Faithfully repeat each entry below, minus the pictures.

━━ MATERIAL FOR THIS EXERCISE ━━

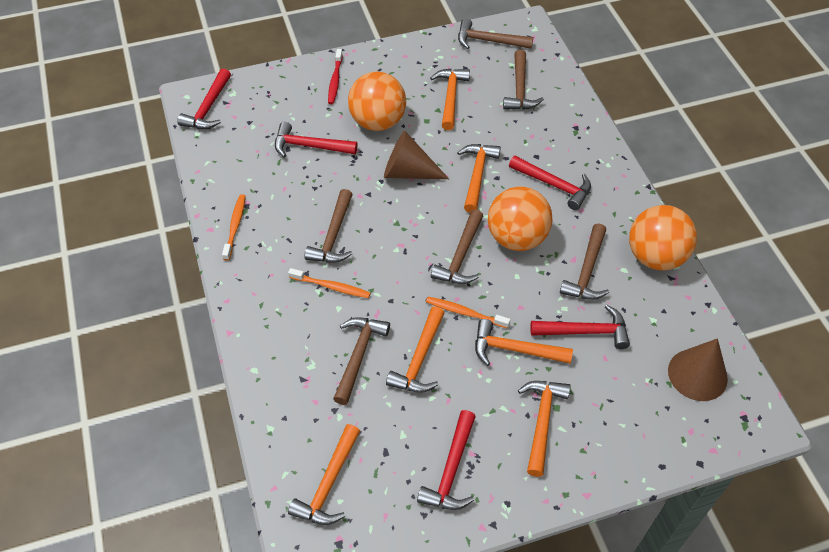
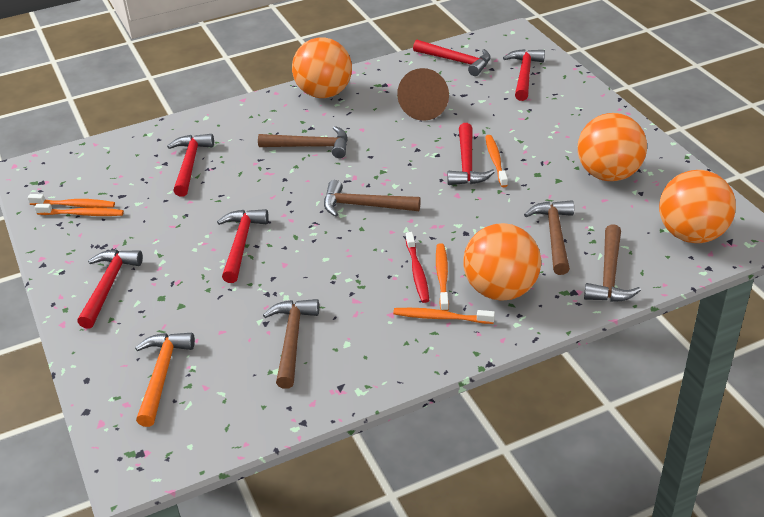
brown cone: 2 -> 1
brown hammer: 6 -> 5
orange ball: 3 -> 4
orange hammer: 6 -> 1
orange toothbrush: 3 -> 5
red hammer: 5 -> 6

━━━

> **COMPLETED EXERCISE**
brown cone: 2 -> 1
brown hammer: 6 -> 5
orange ball: 3 -> 4
orange hammer: 6 -> 1
orange toothbrush: 3 -> 5
red hammer: 5 -> 6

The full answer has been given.